# REQUIREMENT:
Scan the entries below for the word "moved" and copy every line in which it occurs.

━━━ WORKING DATA

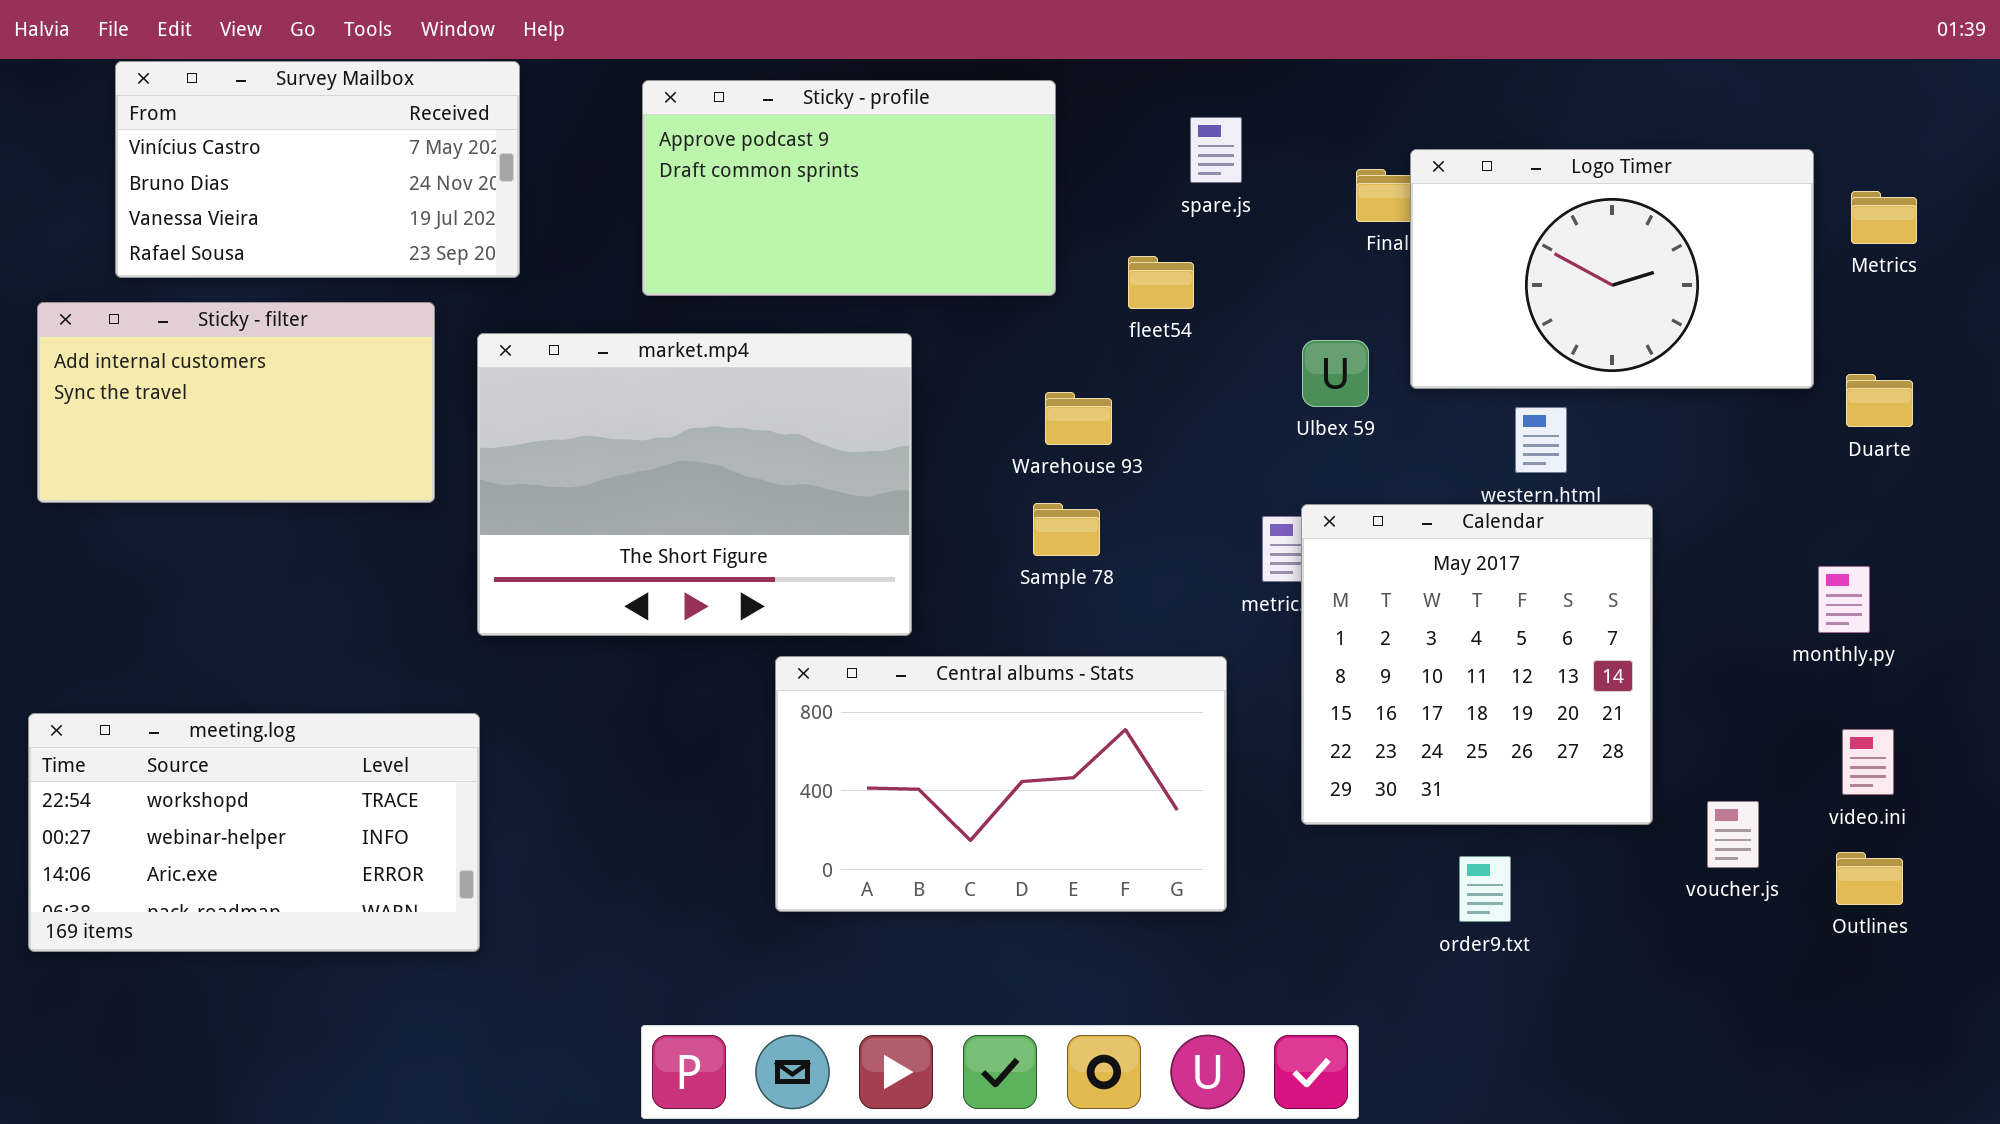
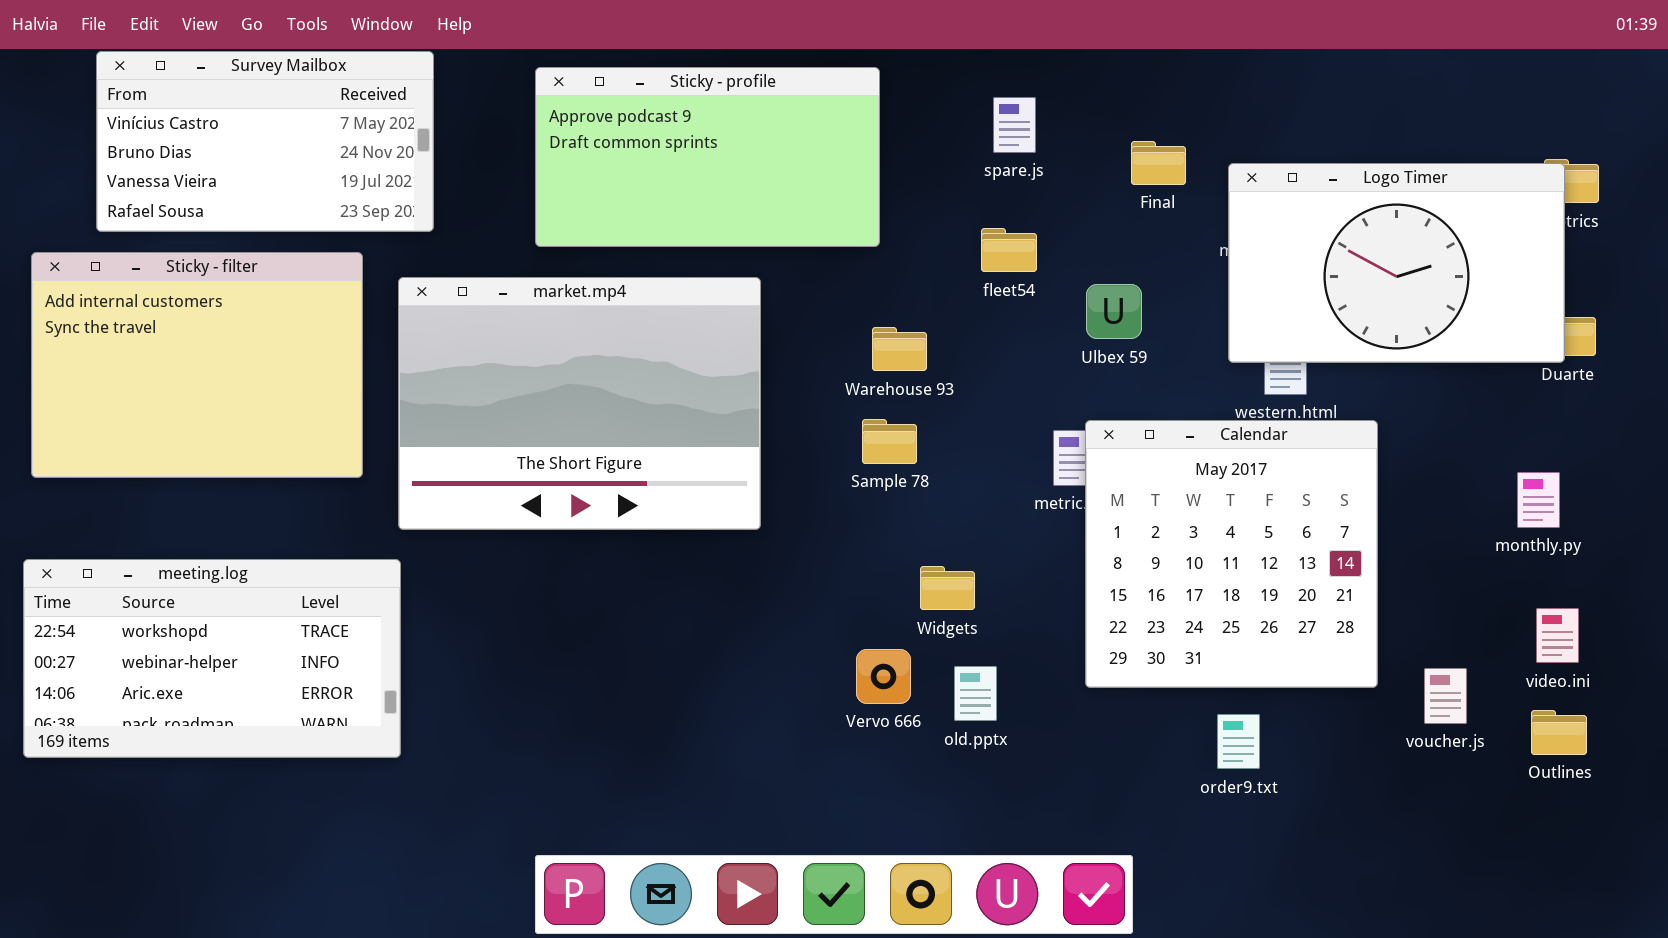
Logo Timer: [1410,149,1814,389] -> [1228,163,1565,363], moved
fleet54: [1128,256,1194,309] -> [981,228,1037,272], moved
Sticky - filter: [37,302,435,503] -> [31,252,363,478], resized
Central albums - Stats: [775,656,1227,912] -> none, closed
meeting.log: [28,713,480,952] -> [23,559,401,758], moved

━━━━━━

# RESPONSE TO THE TASK:
Logo Timer: [1410,149,1814,389] -> [1228,163,1565,363], moved
fleet54: [1128,256,1194,309] -> [981,228,1037,272], moved
meeting.log: [28,713,480,952] -> [23,559,401,758], moved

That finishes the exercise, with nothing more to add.